What the task requires. Retype all of the data that follows, line for line.

Available data.
━━━━

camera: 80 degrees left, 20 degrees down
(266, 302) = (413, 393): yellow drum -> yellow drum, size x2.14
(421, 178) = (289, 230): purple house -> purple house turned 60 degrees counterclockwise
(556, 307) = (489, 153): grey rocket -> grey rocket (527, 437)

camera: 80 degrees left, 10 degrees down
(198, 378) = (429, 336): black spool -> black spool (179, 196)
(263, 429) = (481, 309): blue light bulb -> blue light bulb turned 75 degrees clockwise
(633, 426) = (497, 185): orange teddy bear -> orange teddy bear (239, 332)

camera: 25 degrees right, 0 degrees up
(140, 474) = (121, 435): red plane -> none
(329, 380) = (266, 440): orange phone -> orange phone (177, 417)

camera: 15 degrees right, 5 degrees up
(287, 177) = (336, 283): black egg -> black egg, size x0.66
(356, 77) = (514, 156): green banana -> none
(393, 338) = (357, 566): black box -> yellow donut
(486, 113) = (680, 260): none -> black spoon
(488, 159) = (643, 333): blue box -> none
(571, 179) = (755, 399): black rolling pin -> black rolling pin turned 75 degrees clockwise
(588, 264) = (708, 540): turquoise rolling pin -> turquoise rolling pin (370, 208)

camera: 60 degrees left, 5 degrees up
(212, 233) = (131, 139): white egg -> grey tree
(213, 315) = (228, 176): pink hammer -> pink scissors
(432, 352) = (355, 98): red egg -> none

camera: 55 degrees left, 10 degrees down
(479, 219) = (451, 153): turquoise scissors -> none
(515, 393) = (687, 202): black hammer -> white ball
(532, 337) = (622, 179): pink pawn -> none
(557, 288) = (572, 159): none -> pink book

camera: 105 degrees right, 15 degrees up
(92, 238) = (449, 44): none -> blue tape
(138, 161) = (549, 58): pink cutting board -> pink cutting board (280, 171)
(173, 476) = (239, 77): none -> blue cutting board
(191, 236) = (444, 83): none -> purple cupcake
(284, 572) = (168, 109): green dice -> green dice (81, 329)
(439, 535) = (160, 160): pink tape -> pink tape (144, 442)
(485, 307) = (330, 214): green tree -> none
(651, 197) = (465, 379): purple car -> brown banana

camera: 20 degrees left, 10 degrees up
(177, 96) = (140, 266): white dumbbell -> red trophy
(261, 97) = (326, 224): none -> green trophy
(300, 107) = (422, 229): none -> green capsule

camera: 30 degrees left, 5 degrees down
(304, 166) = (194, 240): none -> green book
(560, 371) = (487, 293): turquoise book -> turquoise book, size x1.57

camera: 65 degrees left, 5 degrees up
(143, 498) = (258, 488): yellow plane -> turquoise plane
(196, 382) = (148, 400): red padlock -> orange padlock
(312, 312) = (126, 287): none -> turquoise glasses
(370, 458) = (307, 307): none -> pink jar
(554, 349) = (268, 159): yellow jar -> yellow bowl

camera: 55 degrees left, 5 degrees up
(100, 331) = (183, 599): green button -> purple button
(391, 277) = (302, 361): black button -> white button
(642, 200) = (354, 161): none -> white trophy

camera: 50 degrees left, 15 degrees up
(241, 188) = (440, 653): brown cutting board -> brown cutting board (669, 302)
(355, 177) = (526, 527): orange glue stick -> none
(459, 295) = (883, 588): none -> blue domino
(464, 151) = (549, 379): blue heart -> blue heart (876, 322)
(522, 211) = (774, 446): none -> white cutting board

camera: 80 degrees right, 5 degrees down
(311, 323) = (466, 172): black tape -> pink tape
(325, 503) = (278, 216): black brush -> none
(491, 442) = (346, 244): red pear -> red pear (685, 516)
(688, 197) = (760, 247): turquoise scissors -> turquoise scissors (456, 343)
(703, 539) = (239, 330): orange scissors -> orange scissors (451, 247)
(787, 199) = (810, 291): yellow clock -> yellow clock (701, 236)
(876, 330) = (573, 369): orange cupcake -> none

━━━━

Answer box.
camera: 80 degrees left, 20 degrees down
(266, 302) = (413, 393): yellow drum -> yellow drum, size x2.14
(421, 178) = (289, 230): purple house -> purple house turned 60 degrees counterclockwise
(556, 307) = (489, 153): grey rocket -> grey rocket (527, 437)

camera: 80 degrees left, 10 degrees down
(198, 378) = (429, 336): black spool -> black spool (179, 196)
(263, 429) = (481, 309): blue light bulb -> blue light bulb turned 75 degrees clockwise
(633, 426) = (497, 185): orange teddy bear -> orange teddy bear (239, 332)

camera: 25 degrees right, 0 degrees up
(140, 474) = (121, 435): red plane -> none
(329, 380) = (266, 440): orange phone -> orange phone (177, 417)

camera: 15 degrees right, 5 degrees up
(287, 177) = (336, 283): black egg -> black egg, size x0.66
(356, 77) = (514, 156): green banana -> none
(393, 338) = (357, 566): black box -> yellow donut
(486, 113) = (680, 260): none -> black spoon
(488, 159) = (643, 333): blue box -> none
(571, 179) = (755, 399): black rolling pin -> black rolling pin turned 75 degrees clockwise
(588, 264) = (708, 540): turquoise rolling pin -> turquoise rolling pin (370, 208)

camera: 60 degrees left, 5 degrees up
(212, 233) = (131, 139): white egg -> grey tree
(213, 315) = (228, 176): pink hammer -> pink scissors
(432, 352) = (355, 98): red egg -> none

camera: 55 degrees left, 10 degrees down
(479, 219) = (451, 153): turquoise scissors -> none
(515, 393) = (687, 202): black hammer -> white ball
(532, 337) = (622, 179): pink pawn -> none
(557, 288) = (572, 159): none -> pink book

camera: 105 degrees right, 15 degrees up
(92, 238) = (449, 44): none -> blue tape
(138, 161) = (549, 58): pink cutting board -> pink cutting board (280, 171)
(173, 476) = (239, 77): none -> blue cutting board
(191, 236) = (444, 83): none -> purple cupcake
(284, 572) = (168, 109): green dice -> green dice (81, 329)
(439, 535) = (160, 160): pink tape -> pink tape (144, 442)
(485, 307) = (330, 214): green tree -> none
(651, 197) = (465, 379): purple car -> brown banana

camera: 20 degrees left, 10 degrees up
(177, 96) = (140, 266): white dumbbell -> red trophy
(261, 97) = (326, 224): none -> green trophy
(300, 107) = (422, 229): none -> green capsule

camera: 30 degrees left, 5 degrees down
(304, 166) = (194, 240): none -> green book
(560, 371) = (487, 293): turquoise book -> turquoise book, size x1.57

camera: 65 degrees left, 5 degrees up
(143, 498) = (258, 488): yellow plane -> turquoise plane
(196, 382) = (148, 400): red padlock -> orange padlock
(312, 312) = (126, 287): none -> turquoise glasses
(370, 458) = (307, 307): none -> pink jar
(554, 349) = (268, 159): yellow jar -> yellow bowl

camera: 55 degrees left, 5 degrees up
(100, 331) = (183, 599): green button -> purple button
(391, 277) = (302, 361): black button -> white button
(642, 200) = (354, 161): none -> white trophy

camera: 50 degrees left, 15 degrees up
(241, 188) = (440, 653): brown cutting board -> brown cutting board (669, 302)
(355, 177) = (526, 527): orange glue stick -> none
(459, 295) = (883, 588): none -> blue domino
(464, 151) = (549, 379): blue heart -> blue heart (876, 322)
(522, 211) = (774, 446): none -> white cutting board

camera: 80 degrees right, 5 degrees down
(311, 323) = (466, 172): black tape -> pink tape
(325, 503) = (278, 216): black brush -> none
(491, 442) = (346, 244): red pear -> red pear (685, 516)
(688, 197) = (760, 247): turquoise scissors -> turquoise scissors (456, 343)
(703, 539) = (239, 330): orange scissors -> orange scissors (451, 247)
(787, 199) = (810, 291): yellow clock -> yellow clock (701, 236)
(876, 330) = (573, 369): orange cupcake -> none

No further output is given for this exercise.